- Task statement
The whole of the data is to be reproduced exactly.

[Information shown Boundary: Start]

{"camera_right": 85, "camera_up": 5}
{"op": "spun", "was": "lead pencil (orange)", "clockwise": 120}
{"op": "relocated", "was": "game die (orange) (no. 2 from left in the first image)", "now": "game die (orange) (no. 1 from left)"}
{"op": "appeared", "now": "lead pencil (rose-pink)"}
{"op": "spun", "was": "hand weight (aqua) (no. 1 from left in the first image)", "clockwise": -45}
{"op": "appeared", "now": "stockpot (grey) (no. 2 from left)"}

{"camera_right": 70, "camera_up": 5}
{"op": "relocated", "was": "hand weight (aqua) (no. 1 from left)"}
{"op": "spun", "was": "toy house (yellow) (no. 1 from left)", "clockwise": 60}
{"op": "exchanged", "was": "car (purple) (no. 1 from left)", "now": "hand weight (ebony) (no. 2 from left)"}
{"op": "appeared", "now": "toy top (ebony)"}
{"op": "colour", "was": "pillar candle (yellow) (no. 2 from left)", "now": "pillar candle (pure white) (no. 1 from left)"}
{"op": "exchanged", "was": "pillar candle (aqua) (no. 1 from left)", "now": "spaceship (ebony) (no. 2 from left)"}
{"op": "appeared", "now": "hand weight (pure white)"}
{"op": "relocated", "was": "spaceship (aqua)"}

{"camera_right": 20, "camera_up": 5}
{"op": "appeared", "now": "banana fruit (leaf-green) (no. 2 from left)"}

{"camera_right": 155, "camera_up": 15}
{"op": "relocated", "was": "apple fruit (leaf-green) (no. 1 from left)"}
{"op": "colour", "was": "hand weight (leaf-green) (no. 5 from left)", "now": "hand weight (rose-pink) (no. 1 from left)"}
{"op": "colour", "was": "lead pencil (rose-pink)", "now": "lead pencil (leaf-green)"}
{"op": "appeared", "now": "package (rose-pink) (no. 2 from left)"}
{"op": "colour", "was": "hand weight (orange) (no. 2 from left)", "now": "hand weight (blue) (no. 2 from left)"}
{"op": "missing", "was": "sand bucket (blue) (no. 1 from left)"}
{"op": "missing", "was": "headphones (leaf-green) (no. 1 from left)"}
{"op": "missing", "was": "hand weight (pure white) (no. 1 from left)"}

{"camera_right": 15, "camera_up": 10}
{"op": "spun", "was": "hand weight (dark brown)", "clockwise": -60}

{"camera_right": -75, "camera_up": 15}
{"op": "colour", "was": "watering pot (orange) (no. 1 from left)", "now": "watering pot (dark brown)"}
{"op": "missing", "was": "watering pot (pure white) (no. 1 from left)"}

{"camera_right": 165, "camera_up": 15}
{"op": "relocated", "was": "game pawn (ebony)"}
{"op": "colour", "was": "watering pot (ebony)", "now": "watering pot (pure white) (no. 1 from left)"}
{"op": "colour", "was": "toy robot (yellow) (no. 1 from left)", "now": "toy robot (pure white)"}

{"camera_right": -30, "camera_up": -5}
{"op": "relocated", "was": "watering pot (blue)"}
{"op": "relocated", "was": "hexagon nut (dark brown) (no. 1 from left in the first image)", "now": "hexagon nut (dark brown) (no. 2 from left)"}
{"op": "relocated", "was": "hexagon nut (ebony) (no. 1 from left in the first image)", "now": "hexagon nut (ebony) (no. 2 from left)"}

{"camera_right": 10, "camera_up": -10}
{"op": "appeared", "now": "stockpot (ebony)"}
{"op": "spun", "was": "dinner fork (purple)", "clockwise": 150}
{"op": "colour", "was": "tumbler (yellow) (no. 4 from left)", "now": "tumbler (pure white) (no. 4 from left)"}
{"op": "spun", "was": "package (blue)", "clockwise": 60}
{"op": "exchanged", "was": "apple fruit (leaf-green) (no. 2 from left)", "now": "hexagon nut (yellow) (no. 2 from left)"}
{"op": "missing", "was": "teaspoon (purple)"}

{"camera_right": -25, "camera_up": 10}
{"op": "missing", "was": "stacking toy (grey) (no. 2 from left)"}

[Information shown Boundary: End]

- Answer space
{"camera_right": 85, "camera_up": 5}
{"op": "spun", "was": "lead pencil (orange)", "clockwise": 120}
{"op": "relocated", "was": "game die (orange) (no. 2 from left in the first image)", "now": "game die (orange) (no. 1 from left)"}
{"op": "appeared", "now": "lead pencil (rose-pink)"}
{"op": "spun", "was": "hand weight (aqua) (no. 1 from left in the first image)", "clockwise": -45}
{"op": "appeared", "now": "stockpot (grey) (no. 2 from left)"}

{"camera_right": 70, "camera_up": 5}
{"op": "relocated", "was": "hand weight (aqua) (no. 1 from left)"}
{"op": "spun", "was": "toy house (yellow) (no. 1 from left)", "clockwise": 60}
{"op": "exchanged", "was": "car (purple) (no. 1 from left)", "now": "hand weight (ebony) (no. 2 from left)"}
{"op": "appeared", "now": "toy top (ebony)"}
{"op": "colour", "was": "pillar candle (yellow) (no. 2 from left)", "now": "pillar candle (pure white) (no. 1 from left)"}
{"op": "exchanged", "was": "pillar candle (aqua) (no. 1 from left)", "now": "spaceship (ebony) (no. 2 from left)"}
{"op": "appeared", "now": "hand weight (pure white)"}
{"op": "relocated", "was": "spaceship (aqua)"}

{"camera_right": 20, "camera_up": 5}
{"op": "appeared", "now": "banana fruit (leaf-green) (no. 2 from left)"}

{"camera_right": 155, "camera_up": 15}
{"op": "relocated", "was": "apple fruit (leaf-green) (no. 1 from left)"}
{"op": "colour", "was": "hand weight (leaf-green) (no. 5 from left)", "now": "hand weight (rose-pink) (no. 1 from left)"}
{"op": "colour", "was": "lead pencil (rose-pink)", "now": "lead pencil (leaf-green)"}
{"op": "appeared", "now": "package (rose-pink) (no. 2 from left)"}
{"op": "colour", "was": "hand weight (orange) (no. 2 from left)", "now": "hand weight (blue) (no. 2 from left)"}
{"op": "missing", "was": "sand bucket (blue) (no. 1 from left)"}
{"op": "missing", "was": "headphones (leaf-green) (no. 1 from left)"}
{"op": "missing", "was": "hand weight (pure white) (no. 1 from left)"}

{"camera_right": 15, "camera_up": 10}
{"op": "spun", "was": "hand weight (dark brown)", "clockwise": -60}

{"camera_right": -75, "camera_up": 15}
{"op": "colour", "was": "watering pot (orange) (no. 1 from left)", "now": "watering pot (dark brown)"}
{"op": "missing", "was": "watering pot (pure white) (no. 1 from left)"}

{"camera_right": 165, "camera_up": 15}
{"op": "relocated", "was": "game pawn (ebony)"}
{"op": "colour", "was": "watering pot (ebony)", "now": "watering pot (pure white) (no. 1 from left)"}
{"op": "colour", "was": "toy robot (yellow) (no. 1 from left)", "now": "toy robot (pure white)"}

{"camera_right": -30, "camera_up": -5}
{"op": "relocated", "was": "watering pot (blue)"}
{"op": "relocated", "was": "hexagon nut (dark brown) (no. 1 from left in the first image)", "now": "hexagon nut (dark brown) (no. 2 from left)"}
{"op": "relocated", "was": "hexagon nut (ebony) (no. 1 from left in the first image)", "now": "hexagon nut (ebony) (no. 2 from left)"}

{"camera_right": 10, "camera_up": -10}
{"op": "appeared", "now": "stockpot (ebony)"}
{"op": "spun", "was": "dinner fork (purple)", "clockwise": 150}
{"op": "colour", "was": "tumbler (yellow) (no. 4 from left)", "now": "tumbler (pure white) (no. 4 from left)"}
{"op": "spun", "was": "package (blue)", "clockwise": 60}
{"op": "exchanged", "was": "apple fruit (leaf-green) (no. 2 from left)", "now": "hexagon nut (yellow) (no. 2 from left)"}
{"op": "missing", "was": "teaspoon (purple)"}

{"camera_right": -25, "camera_up": 10}
{"op": "missing", "was": "stacking toy (grey) (no. 2 from left)"}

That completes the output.